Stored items

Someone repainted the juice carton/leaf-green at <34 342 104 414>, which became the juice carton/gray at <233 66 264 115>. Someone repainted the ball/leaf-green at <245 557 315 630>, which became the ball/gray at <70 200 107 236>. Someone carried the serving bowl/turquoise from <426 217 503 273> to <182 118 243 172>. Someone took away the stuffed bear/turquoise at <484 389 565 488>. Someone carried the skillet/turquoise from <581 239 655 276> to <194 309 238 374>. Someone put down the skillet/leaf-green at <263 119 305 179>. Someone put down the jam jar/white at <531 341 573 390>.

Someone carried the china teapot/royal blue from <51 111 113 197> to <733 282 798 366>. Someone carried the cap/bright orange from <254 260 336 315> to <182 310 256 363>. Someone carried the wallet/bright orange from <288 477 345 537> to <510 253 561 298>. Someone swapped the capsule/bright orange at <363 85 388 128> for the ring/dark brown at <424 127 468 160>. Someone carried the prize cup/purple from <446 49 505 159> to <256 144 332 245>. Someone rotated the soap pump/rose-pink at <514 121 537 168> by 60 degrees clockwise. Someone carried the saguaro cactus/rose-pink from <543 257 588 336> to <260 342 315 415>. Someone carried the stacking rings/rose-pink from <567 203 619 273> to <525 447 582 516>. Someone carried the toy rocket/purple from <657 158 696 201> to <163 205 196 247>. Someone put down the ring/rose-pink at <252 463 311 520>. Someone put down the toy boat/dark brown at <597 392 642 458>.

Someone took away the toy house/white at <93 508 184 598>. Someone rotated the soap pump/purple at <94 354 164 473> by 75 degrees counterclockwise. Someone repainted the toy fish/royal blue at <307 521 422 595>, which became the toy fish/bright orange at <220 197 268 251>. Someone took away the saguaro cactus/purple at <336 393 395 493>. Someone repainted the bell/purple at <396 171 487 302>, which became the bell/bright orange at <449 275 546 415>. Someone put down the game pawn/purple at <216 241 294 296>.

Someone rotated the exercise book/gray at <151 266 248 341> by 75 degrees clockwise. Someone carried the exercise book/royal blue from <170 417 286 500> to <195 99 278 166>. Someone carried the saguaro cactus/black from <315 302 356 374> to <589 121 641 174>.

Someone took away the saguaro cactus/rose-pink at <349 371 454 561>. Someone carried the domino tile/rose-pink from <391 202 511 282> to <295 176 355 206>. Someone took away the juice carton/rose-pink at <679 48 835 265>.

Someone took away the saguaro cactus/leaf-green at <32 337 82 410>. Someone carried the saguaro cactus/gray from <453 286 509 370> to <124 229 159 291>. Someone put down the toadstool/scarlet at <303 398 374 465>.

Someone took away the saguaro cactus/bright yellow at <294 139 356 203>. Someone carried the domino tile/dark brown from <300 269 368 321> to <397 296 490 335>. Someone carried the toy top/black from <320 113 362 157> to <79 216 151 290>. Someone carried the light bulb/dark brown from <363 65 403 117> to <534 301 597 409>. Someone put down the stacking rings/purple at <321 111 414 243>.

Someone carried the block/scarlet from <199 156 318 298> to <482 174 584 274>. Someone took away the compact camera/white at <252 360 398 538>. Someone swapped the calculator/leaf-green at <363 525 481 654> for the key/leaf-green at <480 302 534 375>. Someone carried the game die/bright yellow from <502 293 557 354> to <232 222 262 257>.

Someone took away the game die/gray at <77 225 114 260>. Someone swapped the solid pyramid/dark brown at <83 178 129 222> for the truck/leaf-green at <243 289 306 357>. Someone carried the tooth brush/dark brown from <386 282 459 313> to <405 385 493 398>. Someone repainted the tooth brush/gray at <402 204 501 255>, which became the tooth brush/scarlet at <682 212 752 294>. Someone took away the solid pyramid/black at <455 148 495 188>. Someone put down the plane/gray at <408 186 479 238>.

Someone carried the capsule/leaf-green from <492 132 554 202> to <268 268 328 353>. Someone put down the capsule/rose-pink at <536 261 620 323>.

* [Task objective]
Every record above belongs in the answer, reproduced exactly.

* [Answer to the exercise]
Someone repainted the juice carton/leaf-green at <34 342 104 414>, which became the juice carton/gray at <233 66 264 115>. Someone repainted the ball/leaf-green at <245 557 315 630>, which became the ball/gray at <70 200 107 236>. Someone carried the serving bowl/turquoise from <426 217 503 273> to <182 118 243 172>. Someone took away the stuffed bear/turquoise at <484 389 565 488>. Someone carried the skillet/turquoise from <581 239 655 276> to <194 309 238 374>. Someone put down the skillet/leaf-green at <263 119 305 179>. Someone put down the jam jar/white at <531 341 573 390>.

Someone carried the china teapot/royal blue from <51 111 113 197> to <733 282 798 366>. Someone carried the cap/bright orange from <254 260 336 315> to <182 310 256 363>. Someone carried the wallet/bright orange from <288 477 345 537> to <510 253 561 298>. Someone swapped the capsule/bright orange at <363 85 388 128> for the ring/dark brown at <424 127 468 160>. Someone carried the prize cup/purple from <446 49 505 159> to <256 144 332 245>. Someone rotated the soap pump/rose-pink at <514 121 537 168> by 60 degrees clockwise. Someone carried the saguaro cactus/rose-pink from <543 257 588 336> to <260 342 315 415>. Someone carried the stacking rings/rose-pink from <567 203 619 273> to <525 447 582 516>. Someone carried the toy rocket/purple from <657 158 696 201> to <163 205 196 247>. Someone put down the ring/rose-pink at <252 463 311 520>. Someone put down the toy boat/dark brown at <597 392 642 458>.

Someone took away the toy house/white at <93 508 184 598>. Someone rotated the soap pump/purple at <94 354 164 473> by 75 degrees counterclockwise. Someone repainted the toy fish/royal blue at <307 521 422 595>, which became the toy fish/bright orange at <220 197 268 251>. Someone took away the saguaro cactus/purple at <336 393 395 493>. Someone repainted the bell/purple at <396 171 487 302>, which became the bell/bright orange at <449 275 546 415>. Someone put down the game pawn/purple at <216 241 294 296>.

Someone rotated the exercise book/gray at <151 266 248 341> by 75 degrees clockwise. Someone carried the exercise book/royal blue from <170 417 286 500> to <195 99 278 166>. Someone carried the saguaro cactus/black from <315 302 356 374> to <589 121 641 174>.

Someone took away the saguaro cactus/rose-pink at <349 371 454 561>. Someone carried the domino tile/rose-pink from <391 202 511 282> to <295 176 355 206>. Someone took away the juice carton/rose-pink at <679 48 835 265>.

Someone took away the saguaro cactus/leaf-green at <32 337 82 410>. Someone carried the saguaro cactus/gray from <453 286 509 370> to <124 229 159 291>. Someone put down the toadstool/scarlet at <303 398 374 465>.

Someone took away the saguaro cactus/bright yellow at <294 139 356 203>. Someone carried the domino tile/dark brown from <300 269 368 321> to <397 296 490 335>. Someone carried the toy top/black from <320 113 362 157> to <79 216 151 290>. Someone carried the light bulb/dark brown from <363 65 403 117> to <534 301 597 409>. Someone put down the stacking rings/purple at <321 111 414 243>.

Someone carried the block/scarlet from <199 156 318 298> to <482 174 584 274>. Someone took away the compact camera/white at <252 360 398 538>. Someone swapped the calculator/leaf-green at <363 525 481 654> for the key/leaf-green at <480 302 534 375>. Someone carried the game die/bright yellow from <502 293 557 354> to <232 222 262 257>.

Someone took away the game die/gray at <77 225 114 260>. Someone swapped the solid pyramid/dark brown at <83 178 129 222> for the truck/leaf-green at <243 289 306 357>. Someone carried the tooth brush/dark brown from <386 282 459 313> to <405 385 493 398>. Someone repainted the tooth brush/gray at <402 204 501 255>, which became the tooth brush/scarlet at <682 212 752 294>. Someone took away the solid pyramid/black at <455 148 495 188>. Someone put down the plane/gray at <408 186 479 238>.

Someone carried the capsule/leaf-green from <492 132 554 202> to <268 268 328 353>. Someone put down the capsule/rose-pink at <536 261 620 323>.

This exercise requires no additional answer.